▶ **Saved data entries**
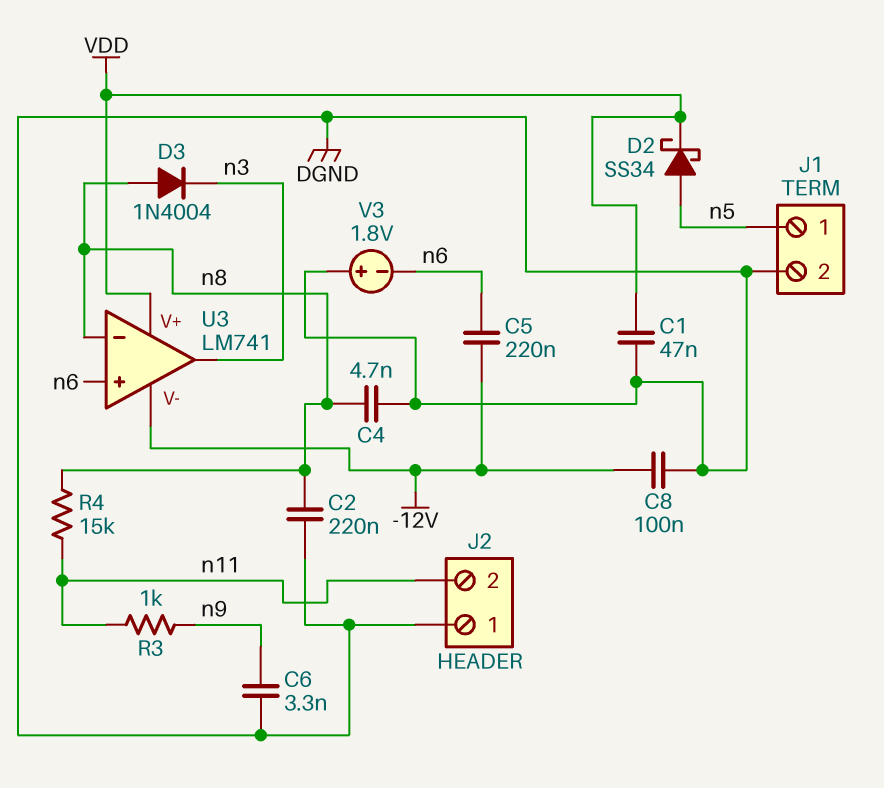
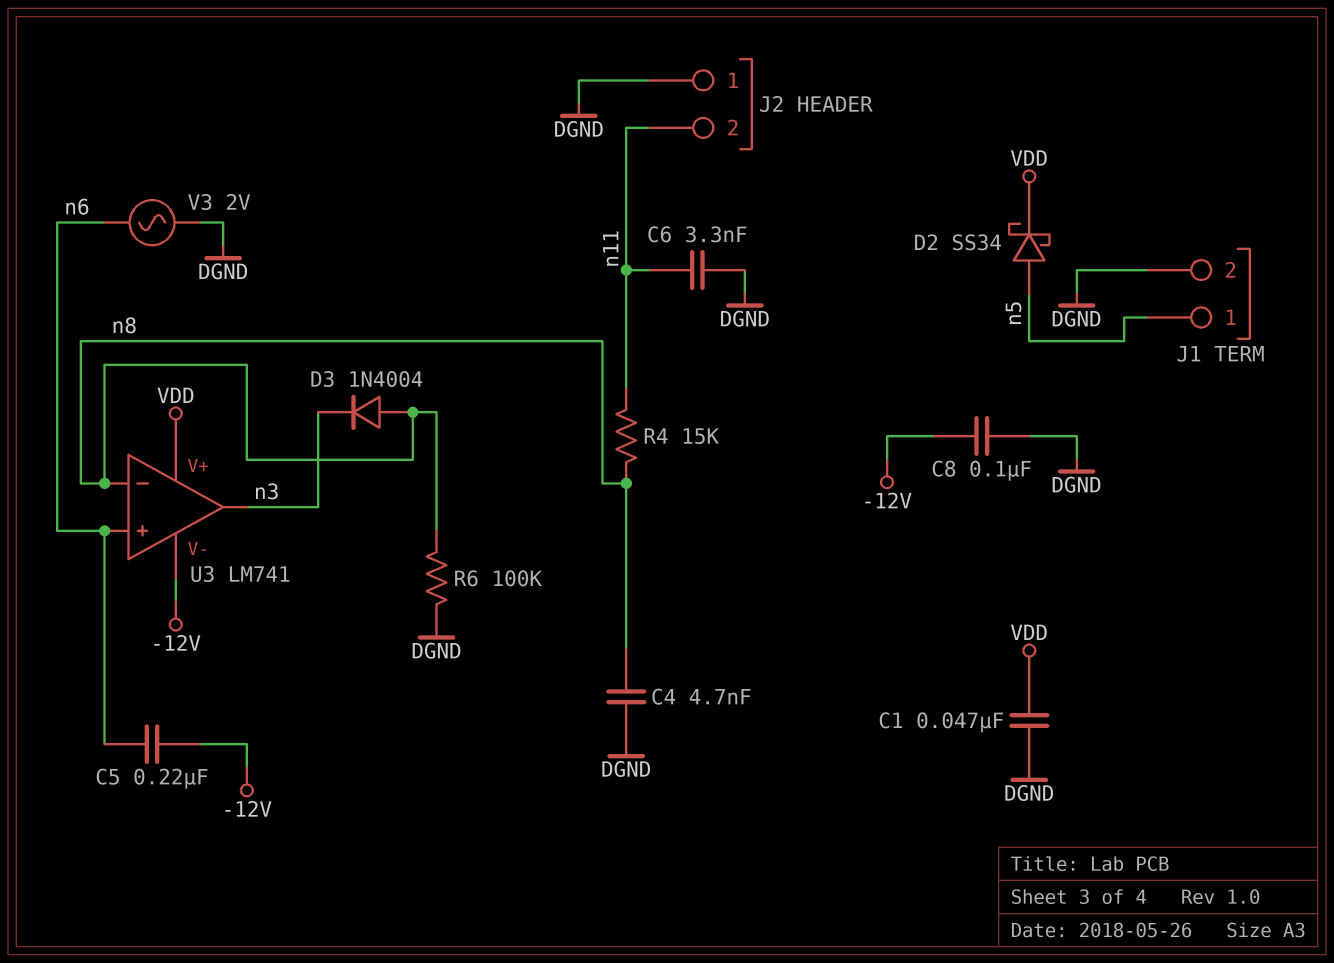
C2: 220nF (DGND, n8) -> none
C6: 3.3nF (DGND, n9) -> 3.3nF (DGND, n11)
R3: 1k (n9, n11) -> none
R6: none -> 100k (DGND, n8)
V3: 1.8V (plus DGND, minus n6) -> AC 2V (DGND, n6)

▶ **What the exercise asks**
Your answer should consist of each line of the data above in which the word "none" occurs.

▶ **Your solution**
C2: 220nF (DGND, n8) -> none
R3: 1k (n9, n11) -> none
R6: none -> 100k (DGND, n8)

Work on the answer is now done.